**Task description**
The expected answer is the set of lines in the data below between the line holding "grey brick D8:E10" and the line holding "grey plate I11", inclusive, written out exactly.
Start of Records provided
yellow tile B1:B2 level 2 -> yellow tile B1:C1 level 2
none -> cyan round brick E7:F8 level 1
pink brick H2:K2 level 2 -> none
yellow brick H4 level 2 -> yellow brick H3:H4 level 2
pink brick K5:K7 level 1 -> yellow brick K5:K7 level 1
End of Records provided
Start of Records provided
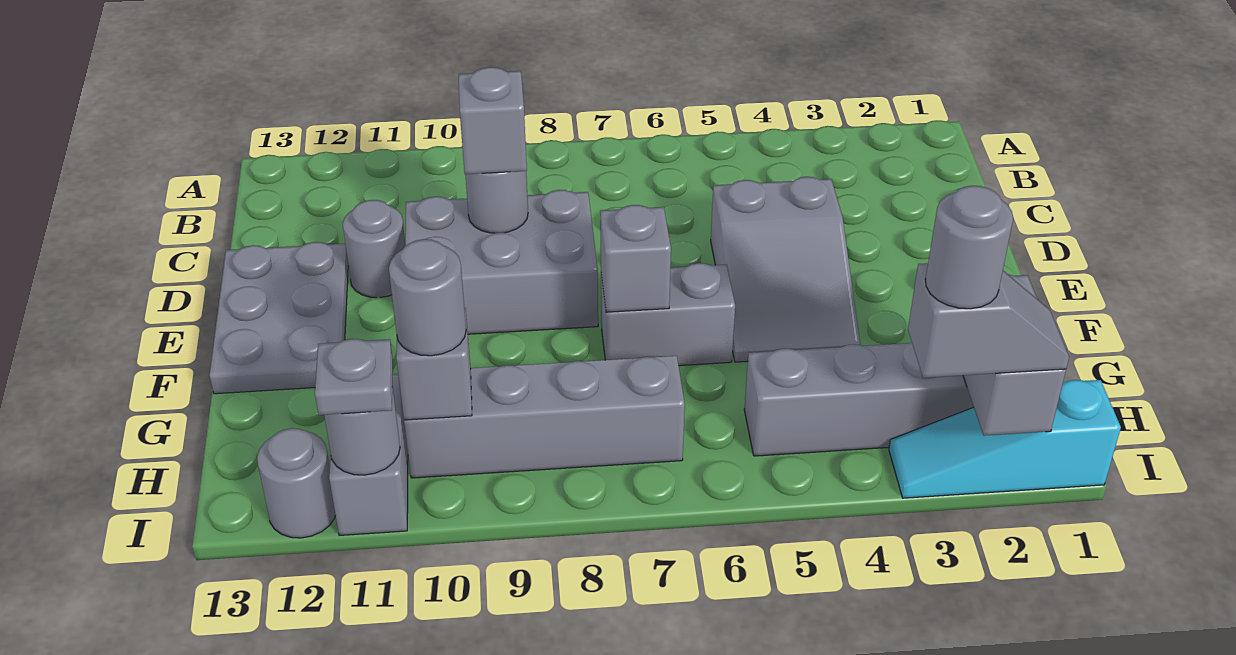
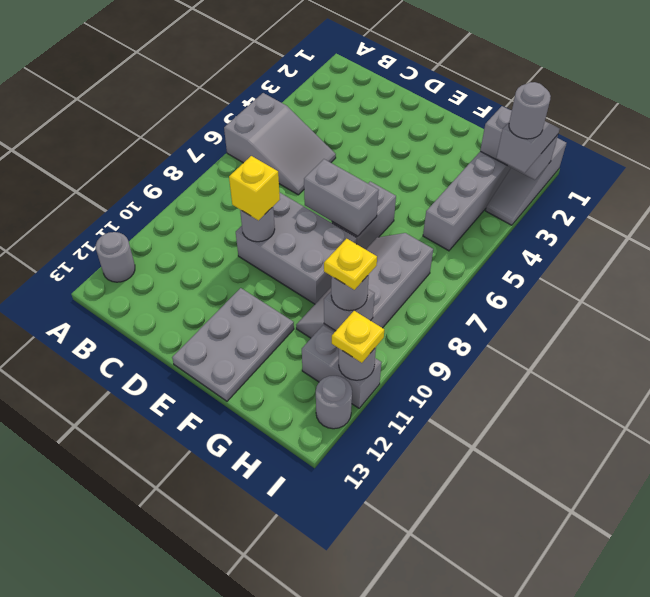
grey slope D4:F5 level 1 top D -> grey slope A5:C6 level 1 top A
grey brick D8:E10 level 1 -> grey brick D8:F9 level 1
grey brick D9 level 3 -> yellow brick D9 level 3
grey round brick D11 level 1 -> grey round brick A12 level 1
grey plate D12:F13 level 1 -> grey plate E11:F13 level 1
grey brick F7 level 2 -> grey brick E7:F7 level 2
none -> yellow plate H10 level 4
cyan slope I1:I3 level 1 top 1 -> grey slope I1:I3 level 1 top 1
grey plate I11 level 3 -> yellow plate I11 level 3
End of Records provided
**Worked solution**
grey brick D8:E10 level 1 -> grey brick D8:F9 level 1
grey brick D9 level 3 -> yellow brick D9 level 3
grey round brick D11 level 1 -> grey round brick A12 level 1
grey plate D12:F13 level 1 -> grey plate E11:F13 level 1
grey brick F7 level 2 -> grey brick E7:F7 level 2
none -> yellow plate H10 level 4
cyan slope I1:I3 level 1 top 1 -> grey slope I1:I3 level 1 top 1
grey plate I11 level 3 -> yellow plate I11 level 3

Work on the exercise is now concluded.